> Required action
Nothing in the records should differ when they are repeated. Restate them word for word.

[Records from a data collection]
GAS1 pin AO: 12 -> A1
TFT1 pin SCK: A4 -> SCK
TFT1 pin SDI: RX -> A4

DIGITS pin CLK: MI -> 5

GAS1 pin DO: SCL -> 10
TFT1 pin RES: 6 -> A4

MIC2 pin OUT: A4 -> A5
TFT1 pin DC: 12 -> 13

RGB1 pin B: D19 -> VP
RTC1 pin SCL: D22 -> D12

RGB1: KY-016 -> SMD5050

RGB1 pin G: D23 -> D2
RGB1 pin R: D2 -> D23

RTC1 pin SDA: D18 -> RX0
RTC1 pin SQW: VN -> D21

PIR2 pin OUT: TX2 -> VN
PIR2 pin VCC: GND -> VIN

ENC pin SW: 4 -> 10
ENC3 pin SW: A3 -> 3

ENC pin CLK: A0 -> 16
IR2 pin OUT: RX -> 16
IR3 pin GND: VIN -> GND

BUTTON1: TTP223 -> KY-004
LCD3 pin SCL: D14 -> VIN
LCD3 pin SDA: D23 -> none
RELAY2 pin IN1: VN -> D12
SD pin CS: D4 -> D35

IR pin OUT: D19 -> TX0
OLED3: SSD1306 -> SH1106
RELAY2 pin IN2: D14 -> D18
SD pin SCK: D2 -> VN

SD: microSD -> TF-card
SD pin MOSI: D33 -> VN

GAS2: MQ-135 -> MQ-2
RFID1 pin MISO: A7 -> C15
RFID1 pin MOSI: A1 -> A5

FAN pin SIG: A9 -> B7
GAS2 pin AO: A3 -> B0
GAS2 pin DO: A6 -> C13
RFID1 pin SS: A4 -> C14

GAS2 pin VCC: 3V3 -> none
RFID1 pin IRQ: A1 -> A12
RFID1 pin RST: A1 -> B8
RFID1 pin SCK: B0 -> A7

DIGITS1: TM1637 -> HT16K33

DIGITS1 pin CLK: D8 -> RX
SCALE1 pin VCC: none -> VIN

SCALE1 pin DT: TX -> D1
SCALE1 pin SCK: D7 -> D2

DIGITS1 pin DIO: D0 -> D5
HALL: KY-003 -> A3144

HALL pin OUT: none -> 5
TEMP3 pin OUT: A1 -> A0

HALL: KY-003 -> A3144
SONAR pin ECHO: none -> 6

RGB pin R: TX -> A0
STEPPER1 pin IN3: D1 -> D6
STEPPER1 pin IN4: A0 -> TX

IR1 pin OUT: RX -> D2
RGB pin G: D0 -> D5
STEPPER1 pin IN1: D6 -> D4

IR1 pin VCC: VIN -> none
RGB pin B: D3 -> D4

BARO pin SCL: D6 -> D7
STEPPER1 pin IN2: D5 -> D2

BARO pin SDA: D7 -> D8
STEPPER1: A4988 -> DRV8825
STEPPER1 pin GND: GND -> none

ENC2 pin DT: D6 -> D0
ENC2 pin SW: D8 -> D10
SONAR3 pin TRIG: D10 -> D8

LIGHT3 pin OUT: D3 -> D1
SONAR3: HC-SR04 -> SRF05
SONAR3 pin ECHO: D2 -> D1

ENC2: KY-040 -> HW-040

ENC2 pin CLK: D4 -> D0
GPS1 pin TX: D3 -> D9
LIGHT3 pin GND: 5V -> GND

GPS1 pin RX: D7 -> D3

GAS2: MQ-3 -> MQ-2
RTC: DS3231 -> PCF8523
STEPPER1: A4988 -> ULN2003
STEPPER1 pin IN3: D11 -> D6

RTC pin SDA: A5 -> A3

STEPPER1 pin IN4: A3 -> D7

> Solution for this problem
GAS1 pin AO: 12 -> A1
TFT1 pin SCK: A4 -> SCK
TFT1 pin SDI: RX -> A4

DIGITS pin CLK: MI -> 5

GAS1 pin DO: SCL -> 10
TFT1 pin RES: 6 -> A4

MIC2 pin OUT: A4 -> A5
TFT1 pin DC: 12 -> 13

RGB1 pin B: D19 -> VP
RTC1 pin SCL: D22 -> D12

RGB1: KY-016 -> SMD5050

RGB1 pin G: D23 -> D2
RGB1 pin R: D2 -> D23

RTC1 pin SDA: D18 -> RX0
RTC1 pin SQW: VN -> D21

PIR2 pin OUT: TX2 -> VN
PIR2 pin VCC: GND -> VIN

ENC pin SW: 4 -> 10
ENC3 pin SW: A3 -> 3

ENC pin CLK: A0 -> 16
IR2 pin OUT: RX -> 16
IR3 pin GND: VIN -> GND

BUTTON1: TTP223 -> KY-004
LCD3 pin SCL: D14 -> VIN
LCD3 pin SDA: D23 -> none
RELAY2 pin IN1: VN -> D12
SD pin CS: D4 -> D35

IR pin OUT: D19 -> TX0
OLED3: SSD1306 -> SH1106
RELAY2 pin IN2: D14 -> D18
SD pin SCK: D2 -> VN

SD: microSD -> TF-card
SD pin MOSI: D33 -> VN

GAS2: MQ-135 -> MQ-2
RFID1 pin MISO: A7 -> C15
RFID1 pin MOSI: A1 -> A5

FAN pin SIG: A9 -> B7
GAS2 pin AO: A3 -> B0
GAS2 pin DO: A6 -> C13
RFID1 pin SS: A4 -> C14

GAS2 pin VCC: 3V3 -> none
RFID1 pin IRQ: A1 -> A12
RFID1 pin RST: A1 -> B8
RFID1 pin SCK: B0 -> A7

DIGITS1: TM1637 -> HT16K33

DIGITS1 pin CLK: D8 -> RX
SCALE1 pin VCC: none -> VIN

SCALE1 pin DT: TX -> D1
SCALE1 pin SCK: D7 -> D2

DIGITS1 pin DIO: D0 -> D5
HALL: KY-003 -> A3144

HALL pin OUT: none -> 5
TEMP3 pin OUT: A1 -> A0

HALL: KY-003 -> A3144
SONAR pin ECHO: none -> 6

RGB pin R: TX -> A0
STEPPER1 pin IN3: D1 -> D6
STEPPER1 pin IN4: A0 -> TX

IR1 pin OUT: RX -> D2
RGB pin G: D0 -> D5
STEPPER1 pin IN1: D6 -> D4

IR1 pin VCC: VIN -> none
RGB pin B: D3 -> D4

BARO pin SCL: D6 -> D7
STEPPER1 pin IN2: D5 -> D2

BARO pin SDA: D7 -> D8
STEPPER1: A4988 -> DRV8825
STEPPER1 pin GND: GND -> none

ENC2 pin DT: D6 -> D0
ENC2 pin SW: D8 -> D10
SONAR3 pin TRIG: D10 -> D8

LIGHT3 pin OUT: D3 -> D1
SONAR3: HC-SR04 -> SRF05
SONAR3 pin ECHO: D2 -> D1

ENC2: KY-040 -> HW-040

ENC2 pin CLK: D4 -> D0
GPS1 pin TX: D3 -> D9
LIGHT3 pin GND: 5V -> GND

GPS1 pin RX: D7 -> D3

GAS2: MQ-3 -> MQ-2
RTC: DS3231 -> PCF8523
STEPPER1: A4988 -> ULN2003
STEPPER1 pin IN3: D11 -> D6

RTC pin SDA: A5 -> A3

STEPPER1 pin IN4: A3 -> D7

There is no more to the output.